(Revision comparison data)
=== Section Start ===
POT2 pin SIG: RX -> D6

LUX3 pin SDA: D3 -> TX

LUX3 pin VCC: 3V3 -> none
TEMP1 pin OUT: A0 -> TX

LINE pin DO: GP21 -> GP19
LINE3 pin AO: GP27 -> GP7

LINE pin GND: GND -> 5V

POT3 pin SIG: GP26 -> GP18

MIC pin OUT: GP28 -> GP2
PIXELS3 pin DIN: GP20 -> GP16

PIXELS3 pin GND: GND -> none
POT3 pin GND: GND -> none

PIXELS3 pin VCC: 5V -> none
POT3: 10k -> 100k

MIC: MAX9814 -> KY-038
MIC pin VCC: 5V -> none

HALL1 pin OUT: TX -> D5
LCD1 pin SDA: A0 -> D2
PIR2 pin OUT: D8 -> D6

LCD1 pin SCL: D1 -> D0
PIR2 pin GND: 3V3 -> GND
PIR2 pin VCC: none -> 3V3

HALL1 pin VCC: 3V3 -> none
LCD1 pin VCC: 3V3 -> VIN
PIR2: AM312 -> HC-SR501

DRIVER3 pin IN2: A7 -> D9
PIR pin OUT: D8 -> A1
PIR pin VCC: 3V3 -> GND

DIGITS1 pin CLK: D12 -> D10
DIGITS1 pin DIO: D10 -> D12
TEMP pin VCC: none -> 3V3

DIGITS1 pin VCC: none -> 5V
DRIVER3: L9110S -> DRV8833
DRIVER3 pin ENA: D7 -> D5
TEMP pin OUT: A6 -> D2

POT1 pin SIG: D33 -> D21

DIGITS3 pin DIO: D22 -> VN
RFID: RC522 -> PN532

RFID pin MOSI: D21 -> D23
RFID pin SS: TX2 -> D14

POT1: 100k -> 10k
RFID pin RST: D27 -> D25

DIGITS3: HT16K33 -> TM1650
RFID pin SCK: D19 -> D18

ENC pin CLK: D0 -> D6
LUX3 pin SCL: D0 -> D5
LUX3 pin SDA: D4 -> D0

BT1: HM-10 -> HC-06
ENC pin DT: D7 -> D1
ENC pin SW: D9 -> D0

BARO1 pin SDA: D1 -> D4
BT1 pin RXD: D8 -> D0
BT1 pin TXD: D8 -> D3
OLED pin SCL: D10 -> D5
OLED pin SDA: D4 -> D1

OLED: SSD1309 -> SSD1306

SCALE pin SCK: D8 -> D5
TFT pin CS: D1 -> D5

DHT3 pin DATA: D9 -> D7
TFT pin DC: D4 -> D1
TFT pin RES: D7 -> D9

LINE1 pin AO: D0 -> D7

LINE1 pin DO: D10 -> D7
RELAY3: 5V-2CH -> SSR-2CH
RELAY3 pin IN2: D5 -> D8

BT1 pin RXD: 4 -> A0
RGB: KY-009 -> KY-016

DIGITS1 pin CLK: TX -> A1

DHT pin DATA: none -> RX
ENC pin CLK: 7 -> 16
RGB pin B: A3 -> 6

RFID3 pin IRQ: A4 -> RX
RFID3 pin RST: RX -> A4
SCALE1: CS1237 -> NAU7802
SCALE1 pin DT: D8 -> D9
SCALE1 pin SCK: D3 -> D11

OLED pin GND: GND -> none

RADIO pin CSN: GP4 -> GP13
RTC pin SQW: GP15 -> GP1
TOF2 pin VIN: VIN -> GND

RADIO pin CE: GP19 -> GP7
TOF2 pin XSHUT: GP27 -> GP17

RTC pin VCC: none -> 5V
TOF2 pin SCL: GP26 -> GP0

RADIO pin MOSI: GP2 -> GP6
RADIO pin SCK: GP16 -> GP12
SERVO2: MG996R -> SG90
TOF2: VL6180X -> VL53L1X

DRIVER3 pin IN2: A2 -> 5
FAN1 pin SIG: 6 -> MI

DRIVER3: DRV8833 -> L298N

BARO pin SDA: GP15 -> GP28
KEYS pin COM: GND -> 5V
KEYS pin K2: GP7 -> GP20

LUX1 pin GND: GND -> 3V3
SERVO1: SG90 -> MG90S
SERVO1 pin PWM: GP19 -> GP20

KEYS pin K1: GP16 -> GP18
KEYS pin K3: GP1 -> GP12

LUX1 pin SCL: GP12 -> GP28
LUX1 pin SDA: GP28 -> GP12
=== Section End ===
→ **Exercise brief**
Find the lines in the records that include the string "none", and reply with how many there are, nothing more.

→ **Solution to this task**
12